What you will do | Find the line containing "green drum [572,244,645,314]" in the listing below. Repeat it exactly, along with each following line up to and including the one containing "yellow tape [539,140,572,167]".

Dataset excerpts |
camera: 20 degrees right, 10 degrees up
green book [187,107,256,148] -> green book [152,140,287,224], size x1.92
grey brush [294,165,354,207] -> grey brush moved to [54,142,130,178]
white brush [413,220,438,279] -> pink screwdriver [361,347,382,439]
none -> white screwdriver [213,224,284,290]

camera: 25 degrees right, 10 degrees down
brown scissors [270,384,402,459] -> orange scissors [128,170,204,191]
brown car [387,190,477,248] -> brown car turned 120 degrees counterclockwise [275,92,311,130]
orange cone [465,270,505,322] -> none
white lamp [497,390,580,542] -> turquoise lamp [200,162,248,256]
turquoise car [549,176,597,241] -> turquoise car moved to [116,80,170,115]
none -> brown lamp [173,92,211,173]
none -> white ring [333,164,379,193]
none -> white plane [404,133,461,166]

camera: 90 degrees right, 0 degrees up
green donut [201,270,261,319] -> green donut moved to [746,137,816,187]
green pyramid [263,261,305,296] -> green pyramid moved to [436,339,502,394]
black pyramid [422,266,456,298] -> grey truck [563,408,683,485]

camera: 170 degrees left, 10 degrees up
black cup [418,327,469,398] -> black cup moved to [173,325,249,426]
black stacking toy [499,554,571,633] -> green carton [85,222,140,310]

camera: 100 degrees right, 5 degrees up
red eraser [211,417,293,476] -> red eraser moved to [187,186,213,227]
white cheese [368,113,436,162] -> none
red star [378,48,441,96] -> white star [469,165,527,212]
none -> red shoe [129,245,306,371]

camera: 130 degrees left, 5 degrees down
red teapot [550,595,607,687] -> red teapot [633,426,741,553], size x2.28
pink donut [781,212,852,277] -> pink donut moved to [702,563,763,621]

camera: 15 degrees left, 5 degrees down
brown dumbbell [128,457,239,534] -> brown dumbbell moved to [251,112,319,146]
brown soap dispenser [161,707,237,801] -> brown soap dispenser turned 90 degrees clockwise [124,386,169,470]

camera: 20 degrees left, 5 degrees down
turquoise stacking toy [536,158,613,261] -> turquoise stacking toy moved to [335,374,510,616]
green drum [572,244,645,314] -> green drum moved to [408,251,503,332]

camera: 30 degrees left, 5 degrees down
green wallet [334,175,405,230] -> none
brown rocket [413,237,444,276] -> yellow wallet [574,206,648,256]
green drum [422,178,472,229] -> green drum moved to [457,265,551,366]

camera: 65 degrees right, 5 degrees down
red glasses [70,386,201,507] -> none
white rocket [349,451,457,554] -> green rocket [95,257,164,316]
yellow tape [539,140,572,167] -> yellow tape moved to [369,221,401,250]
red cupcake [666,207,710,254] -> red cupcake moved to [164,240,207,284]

Result of the task |
green drum [572,244,645,314] -> green drum moved to [408,251,503,332]

camera: 30 degrees left, 5 degrees down
green wallet [334,175,405,230] -> none
brown rocket [413,237,444,276] -> yellow wallet [574,206,648,256]
green drum [422,178,472,229] -> green drum moved to [457,265,551,366]

camera: 65 degrees right, 5 degrees down
red glasses [70,386,201,507] -> none
white rocket [349,451,457,554] -> green rocket [95,257,164,316]
yellow tape [539,140,572,167] -> yellow tape moved to [369,221,401,250]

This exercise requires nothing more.